* [GOAL] Copy out all the records exactly.

____ DATA EXCERPTS

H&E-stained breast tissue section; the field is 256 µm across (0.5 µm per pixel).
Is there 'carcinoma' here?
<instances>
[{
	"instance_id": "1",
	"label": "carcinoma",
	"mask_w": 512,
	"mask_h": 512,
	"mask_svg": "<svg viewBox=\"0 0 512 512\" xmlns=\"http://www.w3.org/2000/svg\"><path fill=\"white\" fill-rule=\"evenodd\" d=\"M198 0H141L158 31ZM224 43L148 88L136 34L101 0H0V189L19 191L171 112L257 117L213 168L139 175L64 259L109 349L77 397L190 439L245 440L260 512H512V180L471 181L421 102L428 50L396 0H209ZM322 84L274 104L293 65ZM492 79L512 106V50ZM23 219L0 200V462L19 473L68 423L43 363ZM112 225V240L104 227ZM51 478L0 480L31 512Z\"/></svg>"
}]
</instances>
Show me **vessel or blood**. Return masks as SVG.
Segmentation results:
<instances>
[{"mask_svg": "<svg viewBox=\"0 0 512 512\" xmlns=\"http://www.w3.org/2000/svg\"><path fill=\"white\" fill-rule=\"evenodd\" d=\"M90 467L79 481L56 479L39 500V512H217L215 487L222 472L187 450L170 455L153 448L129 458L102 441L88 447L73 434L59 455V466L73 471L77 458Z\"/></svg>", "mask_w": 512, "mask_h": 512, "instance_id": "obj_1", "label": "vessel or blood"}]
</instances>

________

* [ANSWER FOR THIS EXERCISE]
H&E-stained breast tissue section; the field is 256 µm across (0.5 µm per pixel).
Is there 'carcinoma' here?
<instances>
[{
	"instance_id": "1",
	"label": "carcinoma",
	"mask_w": 512,
	"mask_h": 512,
	"mask_svg": "<svg viewBox=\"0 0 512 512\" xmlns=\"http://www.w3.org/2000/svg\"><path fill=\"white\" fill-rule=\"evenodd\" d=\"M198 0H141L158 31ZM224 43L148 88L136 34L101 0H0V189L19 191L171 112L257 117L213 168L139 175L64 259L109 349L77 397L190 439L245 440L260 512H512V180L471 181L421 102L428 50L396 0H209ZM322 84L274 104L293 65ZM492 79L512 106V50ZM23 219L0 200V462L19 473L68 423L43 363ZM112 225V240L104 227ZM51 478L0 480L31 512Z\"/></svg>"
}]
</instances>
Show me **vessel or blood**. Return masks as SVG.
Segmentation results:
<instances>
[{"mask_svg": "<svg viewBox=\"0 0 512 512\" xmlns=\"http://www.w3.org/2000/svg\"><path fill=\"white\" fill-rule=\"evenodd\" d=\"M90 467L79 481L56 479L39 500V512H217L215 487L222 472L187 450L170 455L153 448L129 458L102 441L88 447L73 434L59 455V466L73 471L77 458Z\"/></svg>", "mask_w": 512, "mask_h": 512, "instance_id": "obj_1", "label": "vessel or blood"}]
</instances>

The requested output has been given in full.